→ Activity
Transcribe everything in the records exactly. Skip the images.

→ Data

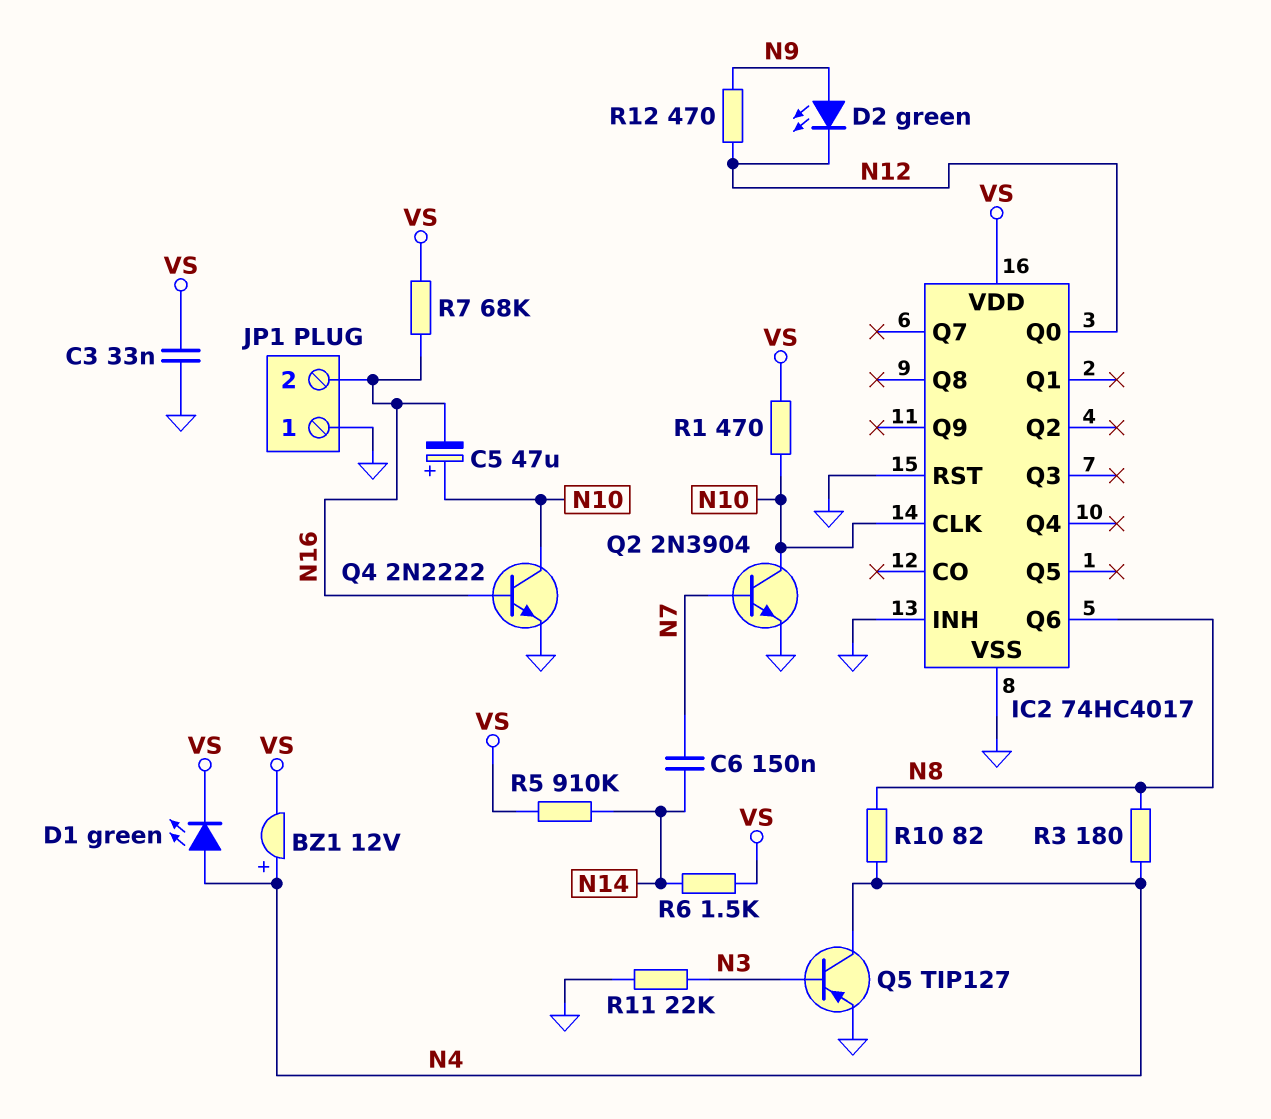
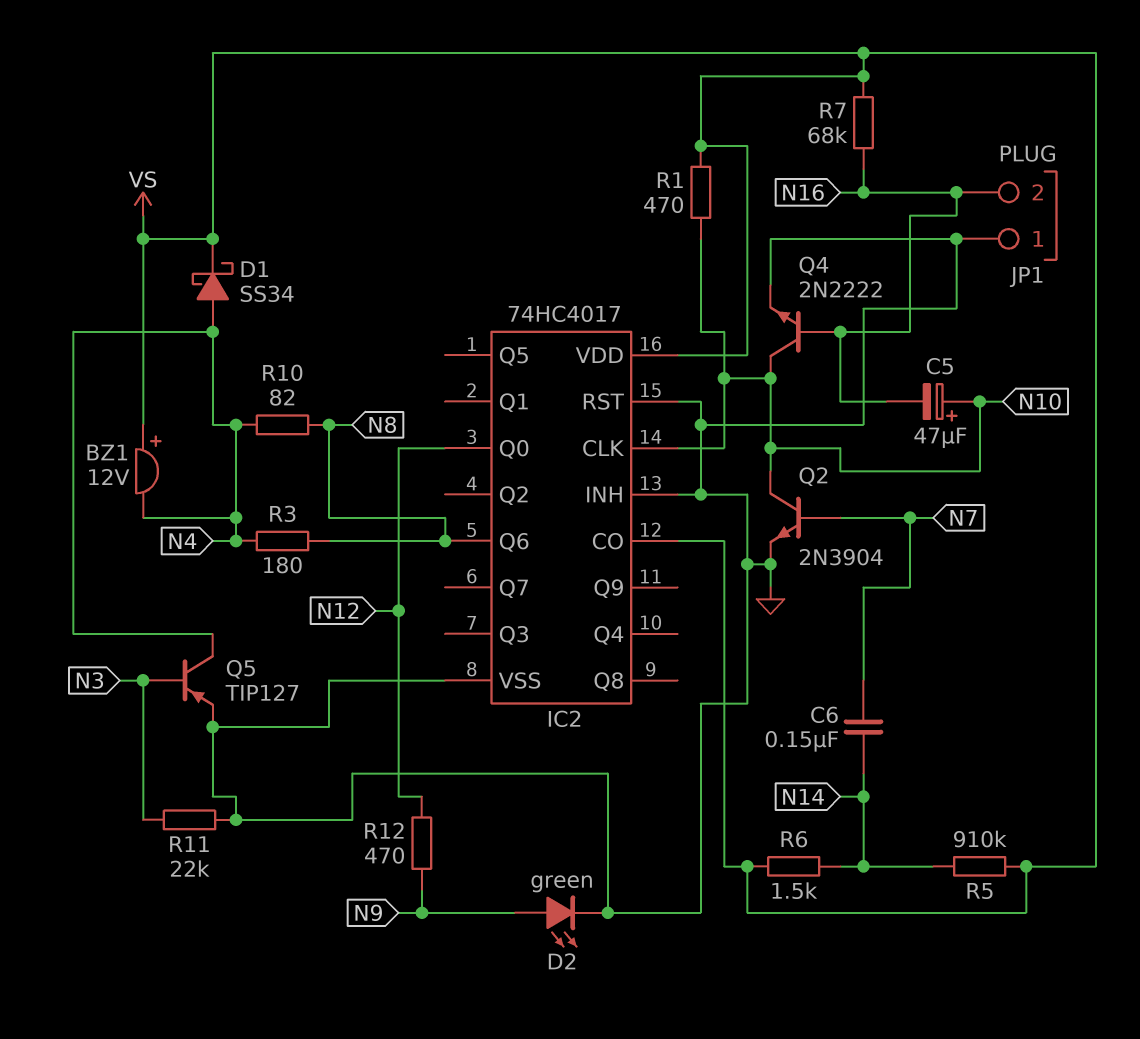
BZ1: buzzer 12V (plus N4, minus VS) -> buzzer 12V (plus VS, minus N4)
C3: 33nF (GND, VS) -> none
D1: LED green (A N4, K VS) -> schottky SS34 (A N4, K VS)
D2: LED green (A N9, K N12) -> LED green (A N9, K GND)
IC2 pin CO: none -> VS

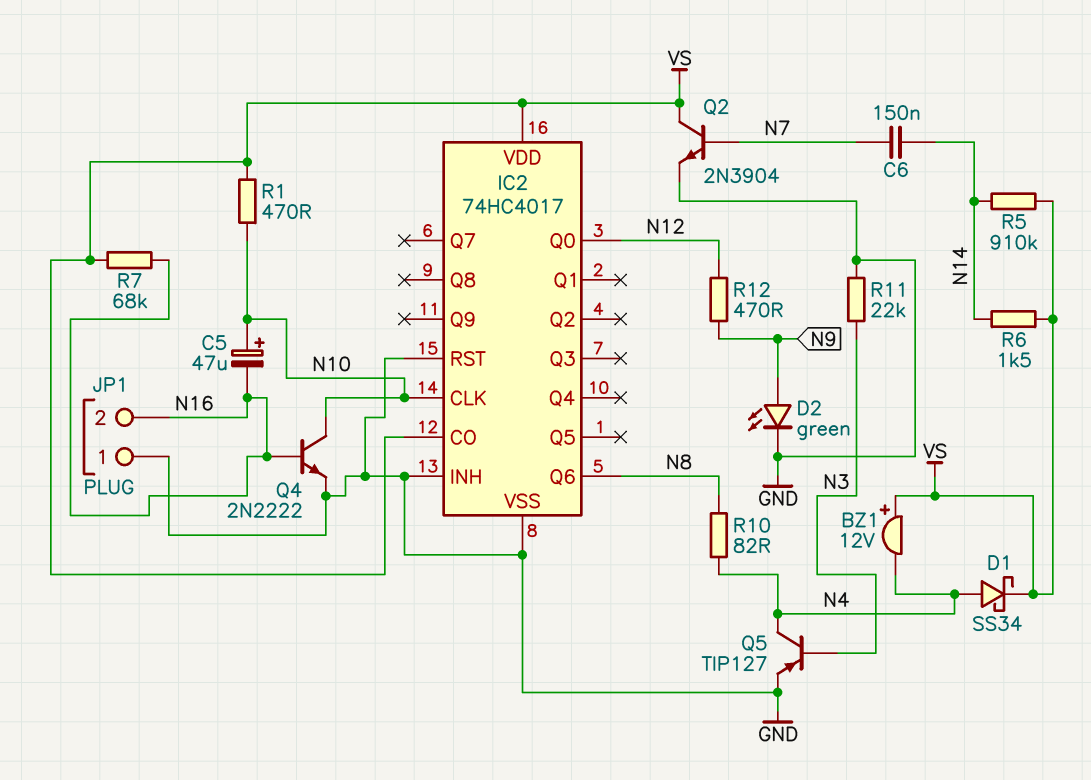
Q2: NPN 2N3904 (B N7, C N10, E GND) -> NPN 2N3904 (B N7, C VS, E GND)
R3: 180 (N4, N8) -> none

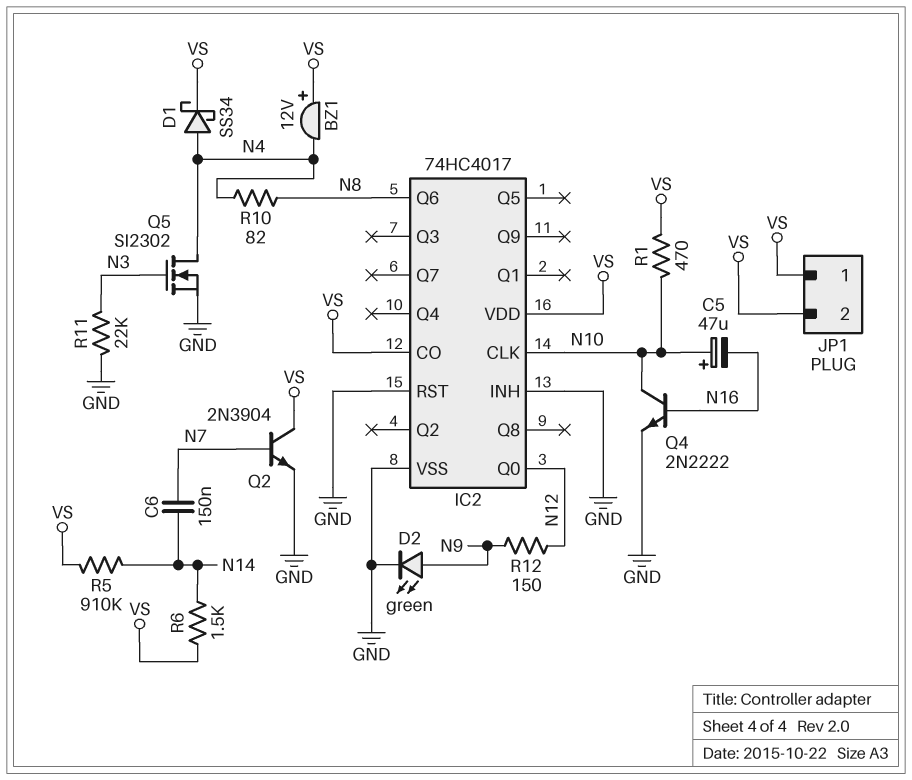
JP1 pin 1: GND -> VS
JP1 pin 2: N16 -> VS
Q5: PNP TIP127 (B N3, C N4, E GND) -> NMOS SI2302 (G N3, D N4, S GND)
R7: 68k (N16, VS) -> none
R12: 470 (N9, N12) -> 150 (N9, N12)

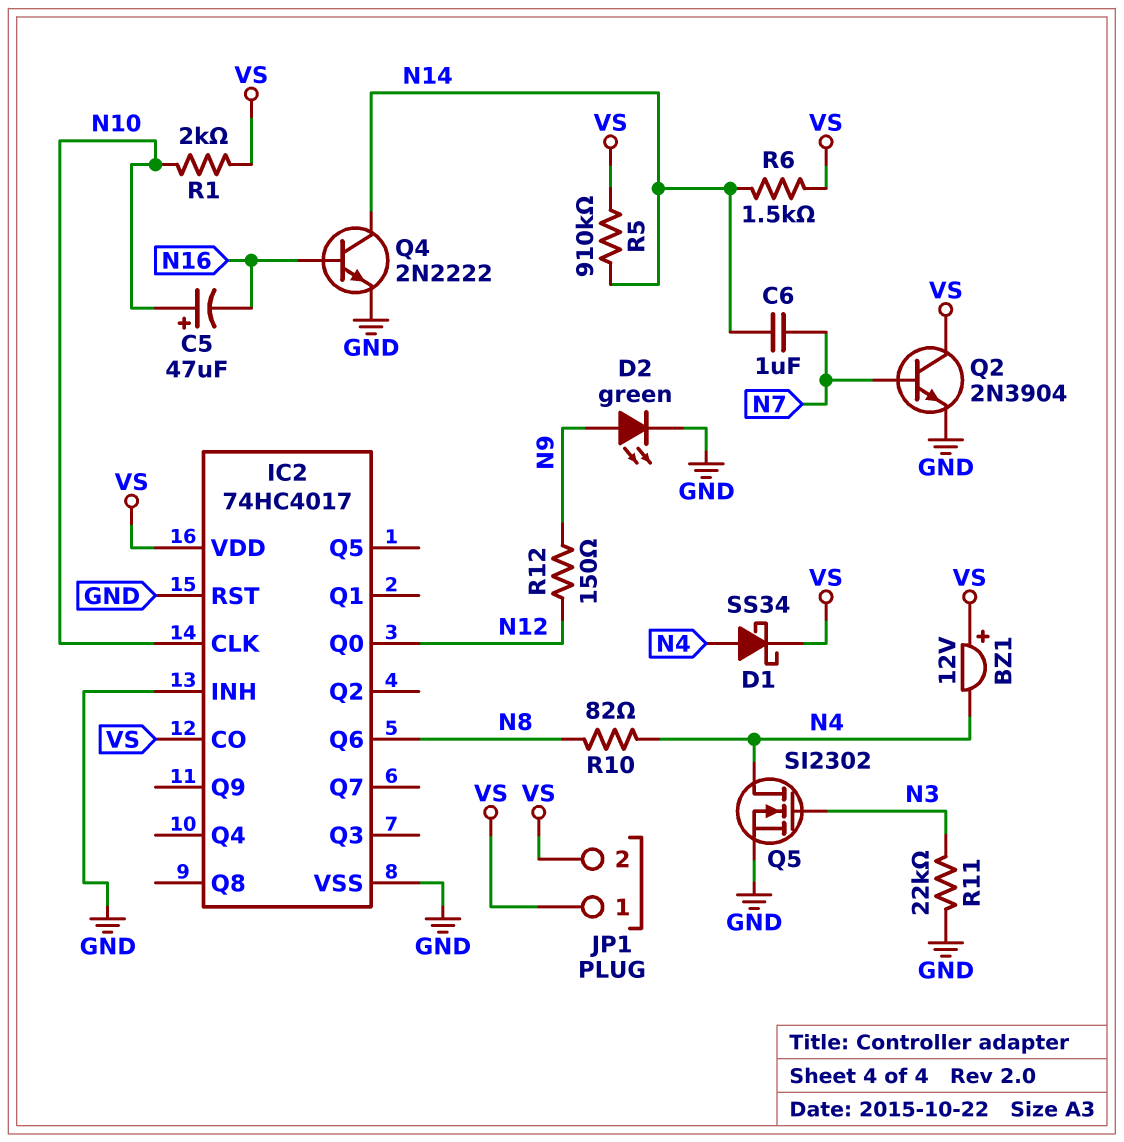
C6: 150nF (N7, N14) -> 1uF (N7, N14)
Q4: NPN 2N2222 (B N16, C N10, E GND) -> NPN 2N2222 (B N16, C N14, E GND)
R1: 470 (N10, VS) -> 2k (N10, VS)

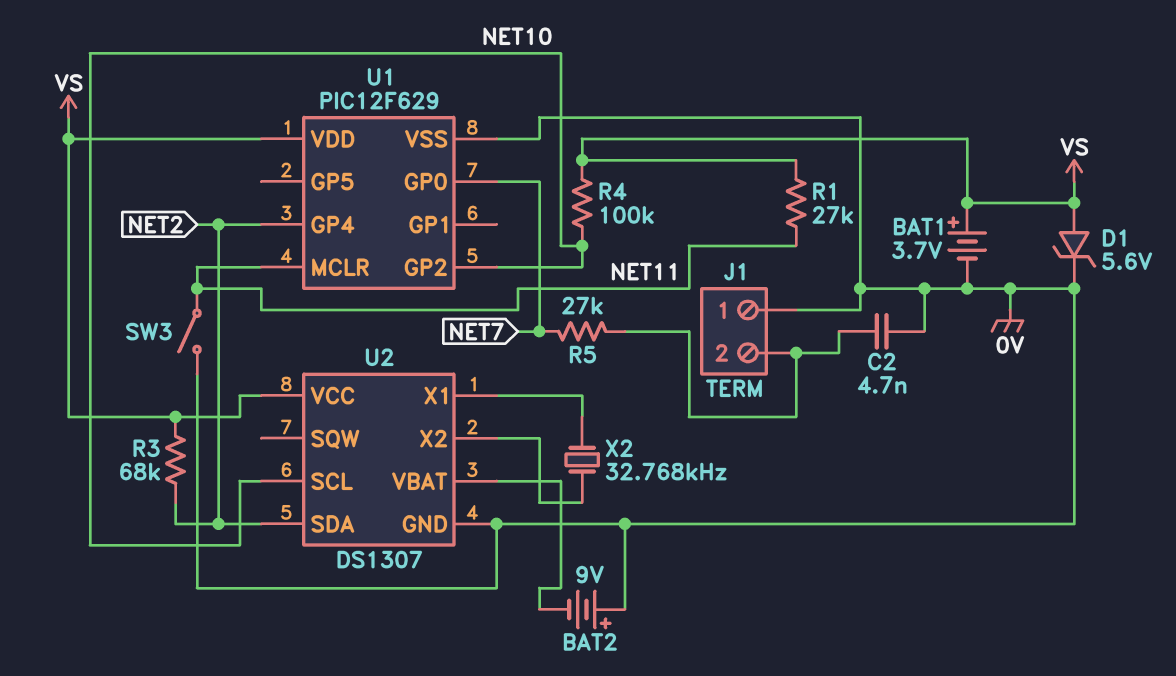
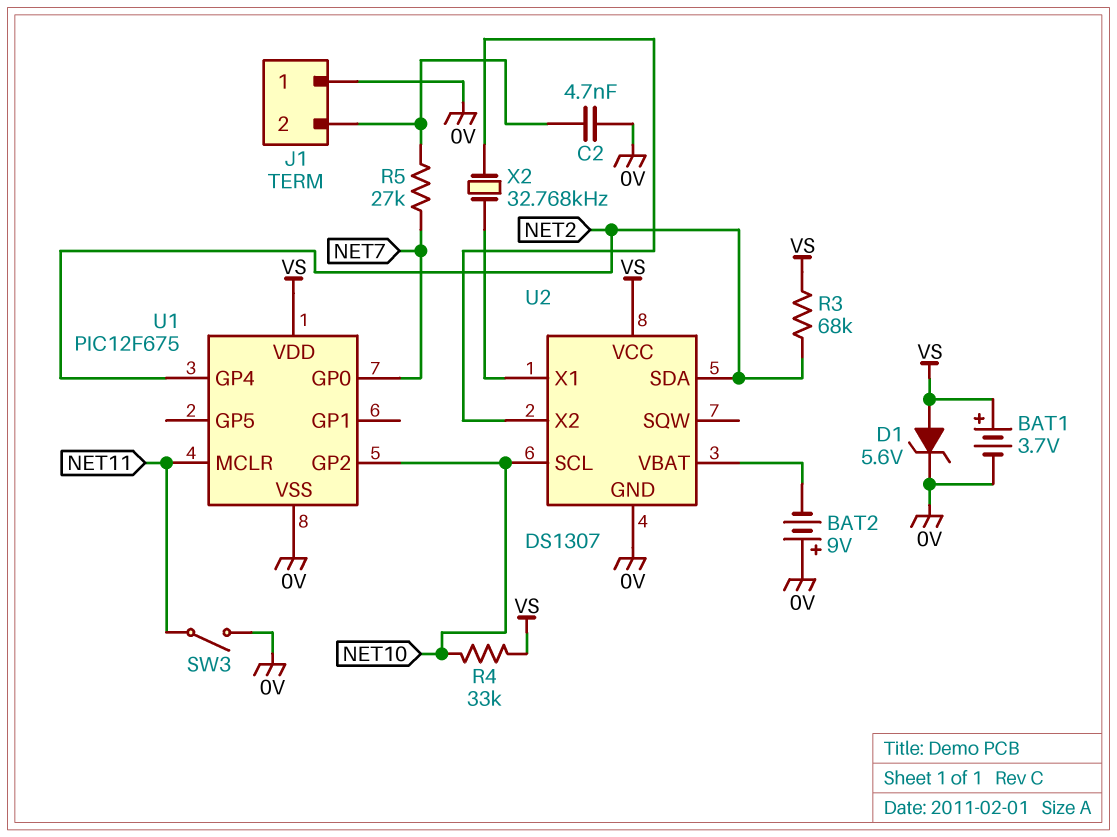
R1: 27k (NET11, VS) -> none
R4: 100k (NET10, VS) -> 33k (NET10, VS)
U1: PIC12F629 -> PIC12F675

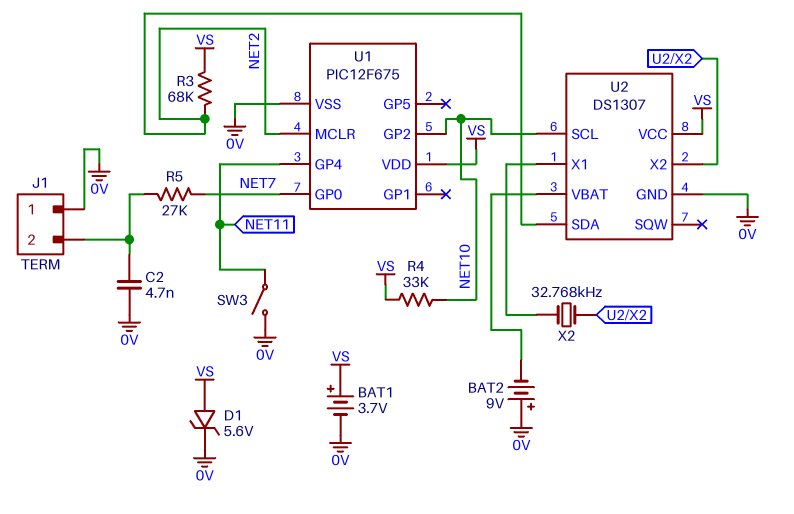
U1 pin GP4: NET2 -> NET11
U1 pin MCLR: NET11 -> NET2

→ Exercise result
BZ1: buzzer 12V (plus N4, minus VS) -> buzzer 12V (plus VS, minus N4)
C3: 33nF (GND, VS) -> none
D1: LED green (A N4, K VS) -> schottky SS34 (A N4, K VS)
D2: LED green (A N9, K N12) -> LED green (A N9, K GND)
IC2 pin CO: none -> VS

Q2: NPN 2N3904 (B N7, C N10, E GND) -> NPN 2N3904 (B N7, C VS, E GND)
R3: 180 (N4, N8) -> none

JP1 pin 1: GND -> VS
JP1 pin 2: N16 -> VS
Q5: PNP TIP127 (B N3, C N4, E GND) -> NMOS SI2302 (G N3, D N4, S GND)
R7: 68k (N16, VS) -> none
R12: 470 (N9, N12) -> 150 (N9, N12)

C6: 150nF (N7, N14) -> 1uF (N7, N14)
Q4: NPN 2N2222 (B N16, C N10, E GND) -> NPN 2N2222 (B N16, C N14, E GND)
R1: 470 (N10, VS) -> 2k (N10, VS)

R1: 27k (NET11, VS) -> none
R4: 100k (NET10, VS) -> 33k (NET10, VS)
U1: PIC12F629 -> PIC12F675

U1 pin GP4: NET2 -> NET11
U1 pin MCLR: NET11 -> NET2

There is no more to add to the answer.